» What the exercise asks:
Find every line of the listing below where "yellow" appears, and copy it.
§
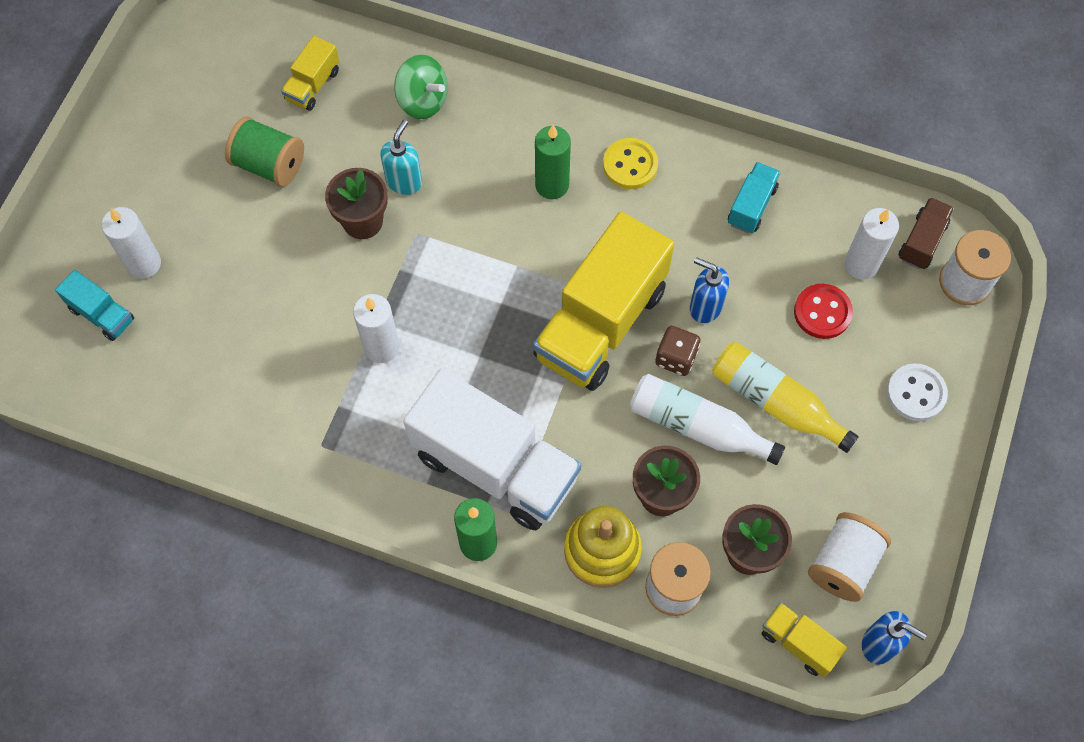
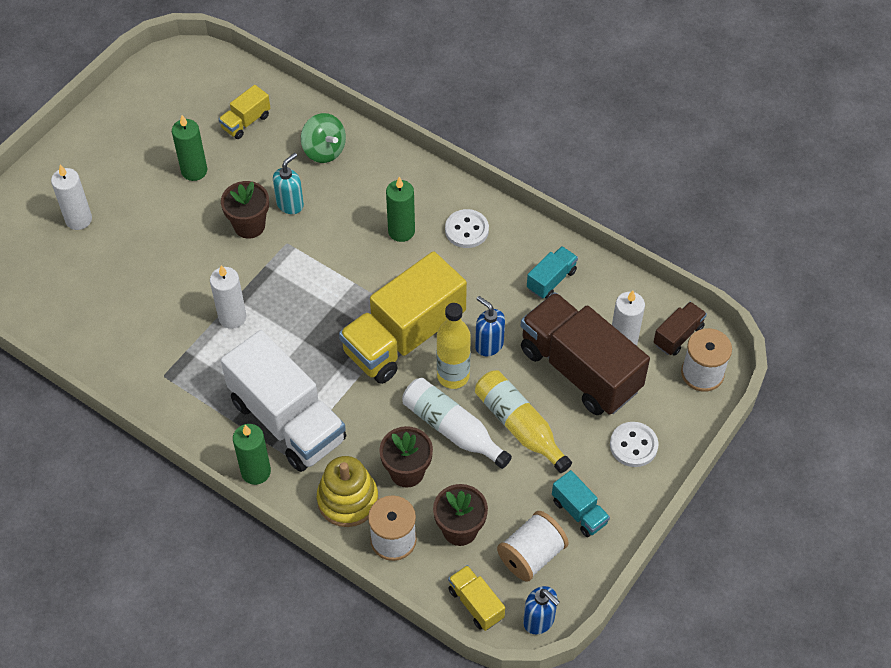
camera: 15 degrees right, 10 degrees down
(102, 314) = (36, 247): turquoise truck -> turquoise truck (579, 512)
(269, 165) = (194, 171): green spool -> green candle
(630, 165) = (466, 230): yellow button -> white button
(675, 358) = (453, 376): brown dice -> yellow bottle
(822, 312) = (580, 369): red button -> brown truck

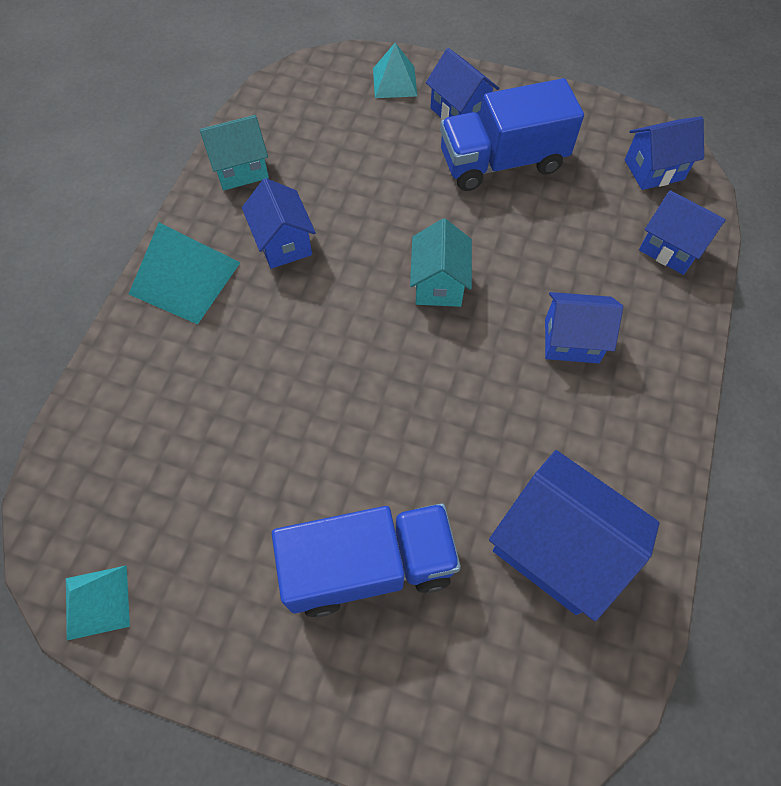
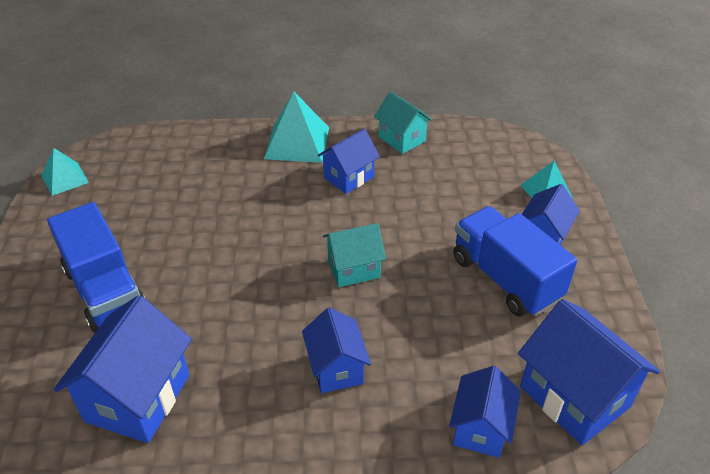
camera: 70 degrees right, 20 degrees down
(654, 170) = (574, 397): blue house -> blue house, size x1.62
§
» Solution to this problem:
(630, 165) = (466, 230): yellow button -> white button
(675, 358) = (453, 376): brown dice -> yellow bottle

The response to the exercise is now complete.